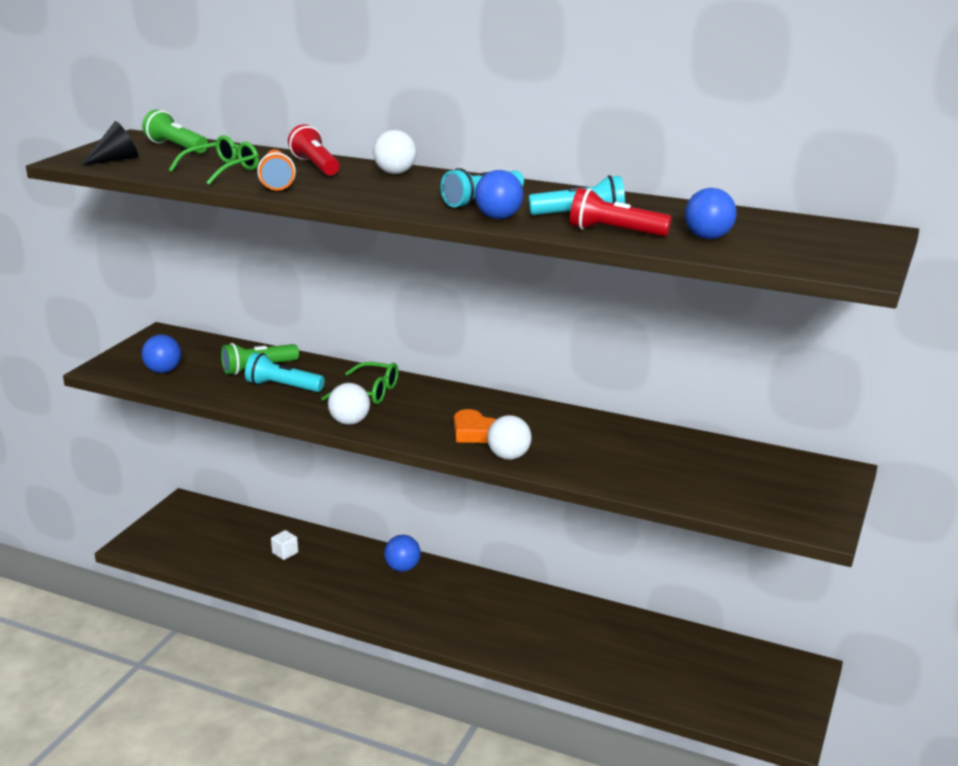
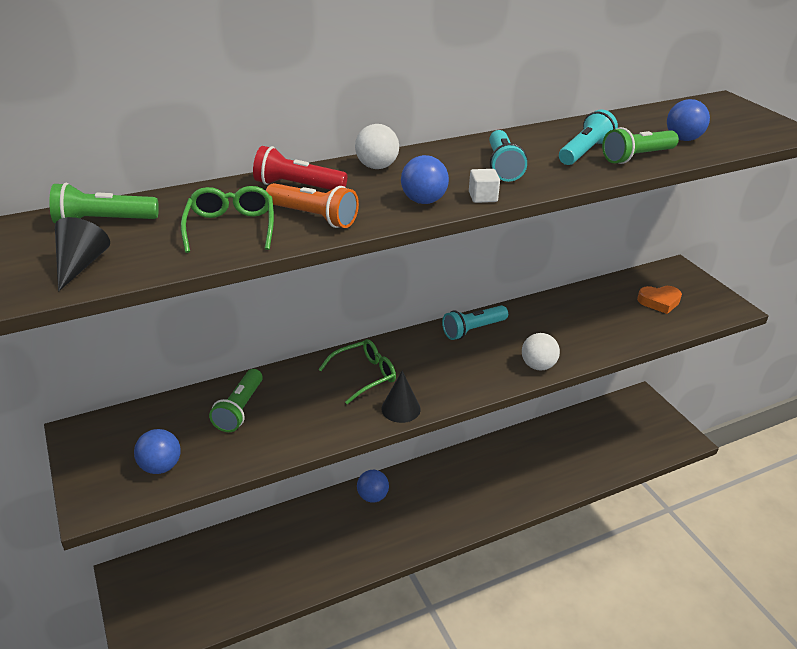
camera: 50 degrees left, 10 degrees up
(282, 387) = (293, 413): turquoise flashlight -> turquoise flashlight (473, 330)
(285, 553) = (277, 550): white cube -> white cube (483, 197)
(350, 422) = (401, 409): white ball -> black cone
(474, 432) = (487, 362): orange heart -> orange heart (659, 302)
(498, 217) = (553, 177): blue ball -> blue ball (423, 201)
(614, 232) = (637, 157): red flashlight -> green flashlight

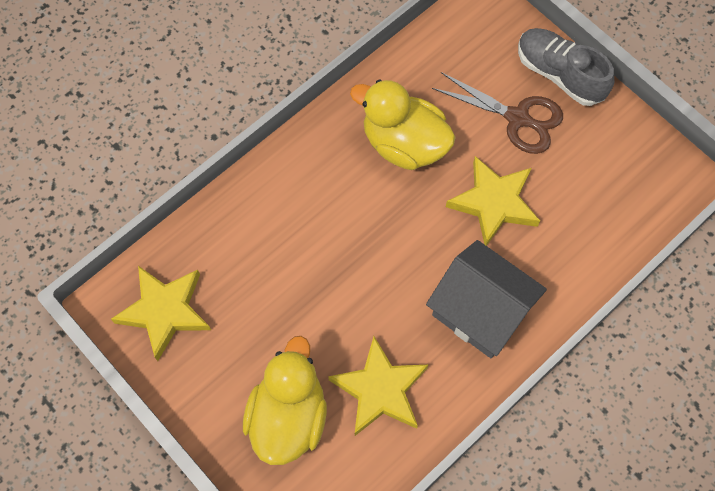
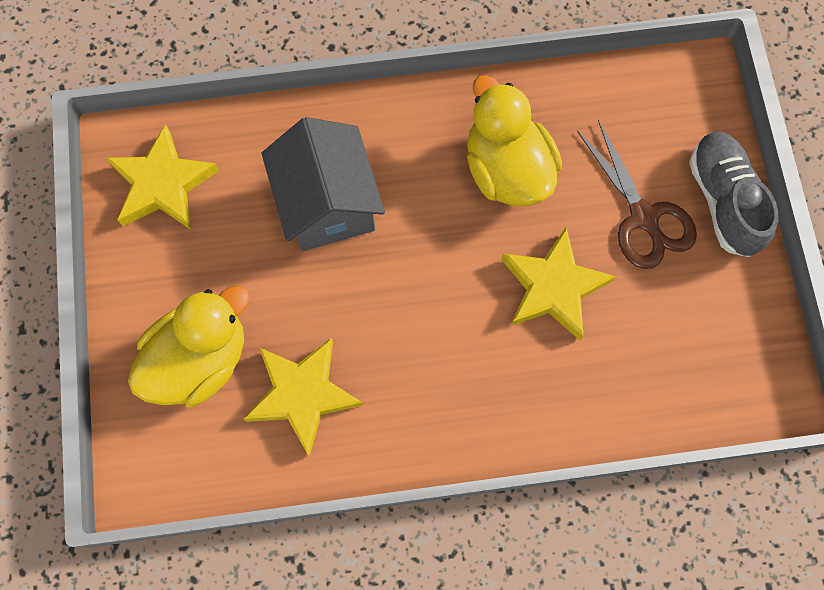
camera: 35 degrees right, 5 degrees up
(480, 311) = (457, 386): grey house -> grey house (327, 204)

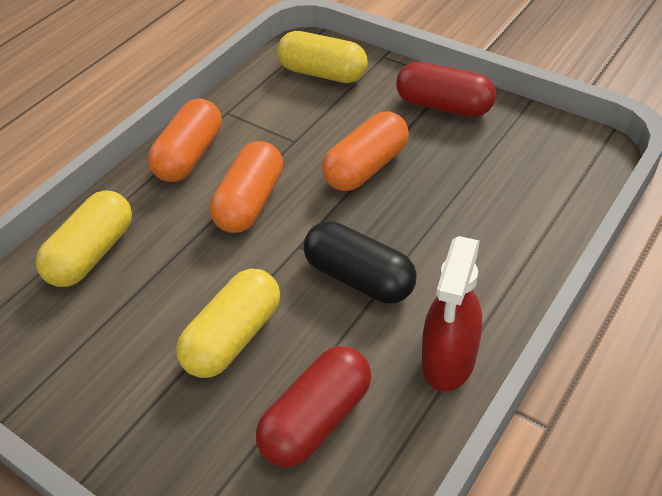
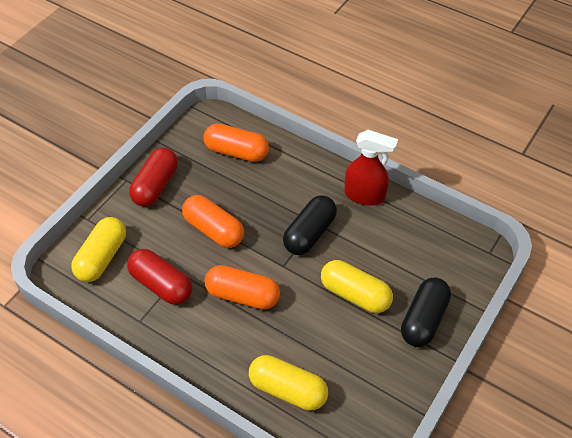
camera: 95 degrees left, 5 degrees up
(168, 438) = (423, 320): none -> black capsule
(190, 156) = (189, 340): orange capsule -> orange capsule (236, 152)
(316, 419) = (404, 251): red capsule -> red capsule (161, 285)

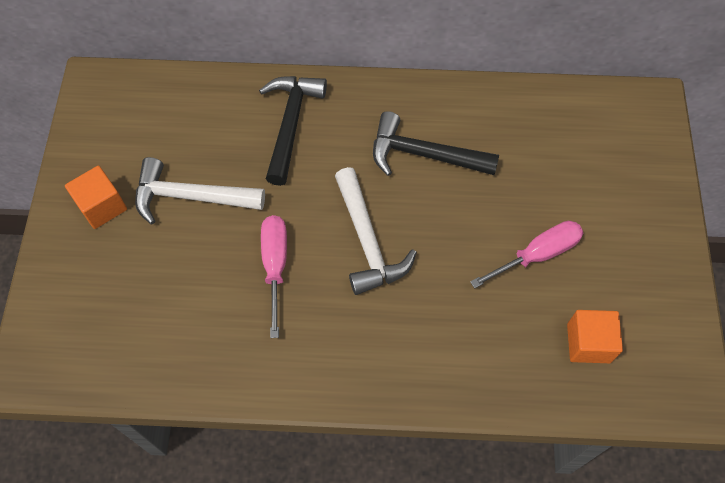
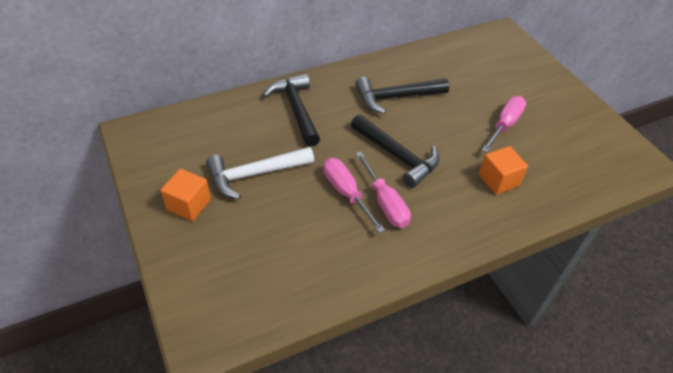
camera: 30 degrees left, 15 degrees down
(310, 298) = (385, 202): none -> pink screwdriver
(367, 241) = (397, 156): white hammer -> black hammer
(588, 343) = (571, 159): orange cube -> orange cube (498, 180)

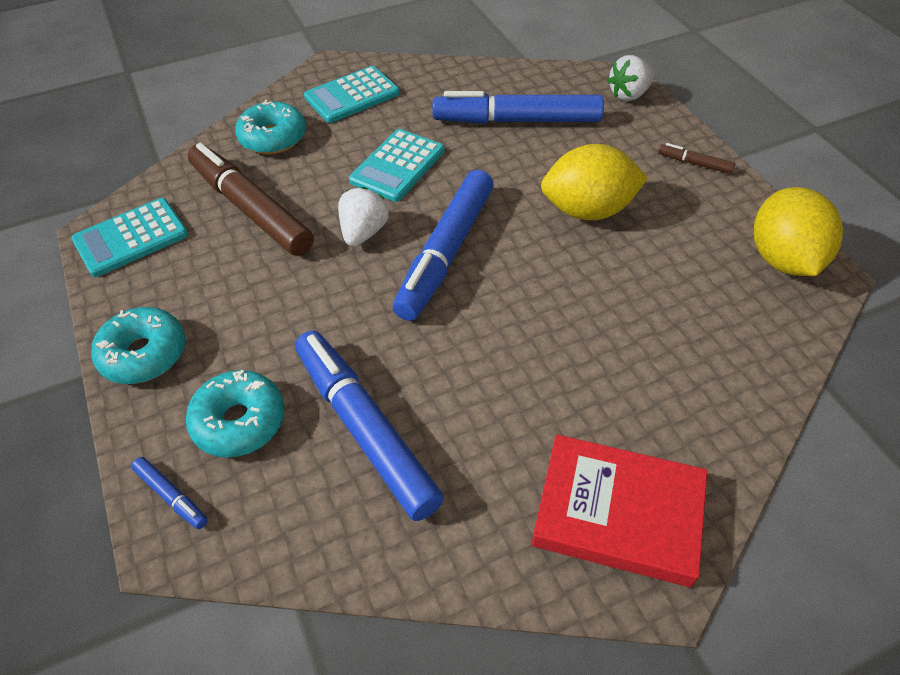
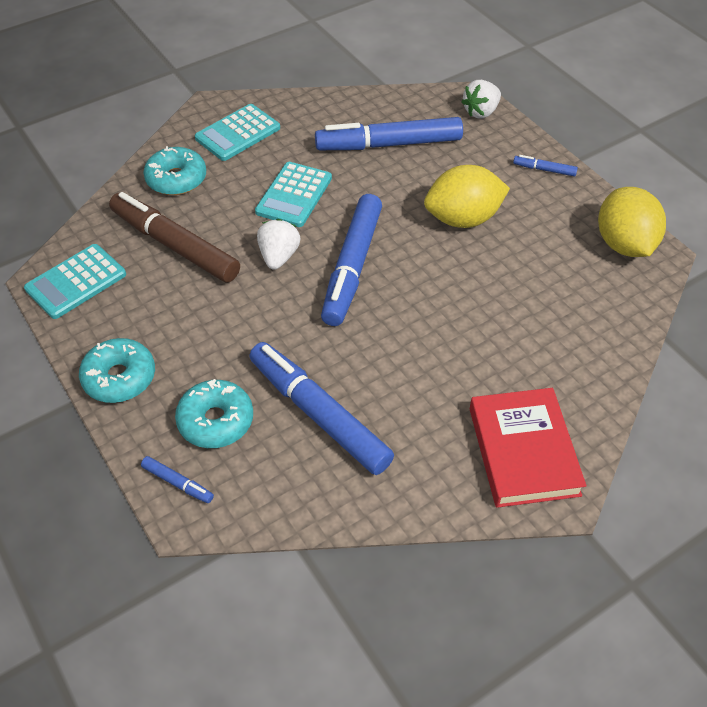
camera: 10 degrees left, 0 degrees up
(618, 513) = (523, 451): red book -> red book turned 75 degrees clockwise
(694, 163) = (544, 170): brown marker -> blue marker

■ ■ ■ ■ ■ ■ ■

[What is needed] Everything in the listing is to be returned word for word, except the pictures.

[Worked solution]
camera: 50 degrees left, 10 degrees up
(282, 387) = (293, 413): turquoise flashlight -> turquoise flashlight (473, 330)
(285, 553) = (277, 550): white cube -> white cube (483, 197)
(350, 422) = (401, 409): white ball -> black cone
(474, 432) = (487, 362): orange heart -> orange heart (659, 302)
(498, 217) = (553, 177): blue ball -> blue ball (423, 201)
(614, 232) = (637, 157): red flashlight -> green flashlight

camera: 35 degrees right, 5 degrees up
(480, 311) = (457, 386): grey house -> grey house (327, 204)

camera: 95 degrees left, 5 degrees up
(168, 438) = (423, 320): none -> black capsule
(190, 156) = (189, 340): orange capsule -> orange capsule (236, 152)
(316, 419) = (404, 251): red capsule -> red capsule (161, 285)

camera: 30 degrees left, 15 degrees down
(310, 298) = (385, 202): none -> pink screwdriver
(367, 241) = (397, 156): white hammer -> black hammer
(588, 343) = (571, 159): orange cube -> orange cube (498, 180)

camera: 10 degrees left, 0 degrees up
(618, 513) = (523, 451): red book -> red book turned 75 degrees clockwise
(694, 163) = (544, 170): brown marker -> blue marker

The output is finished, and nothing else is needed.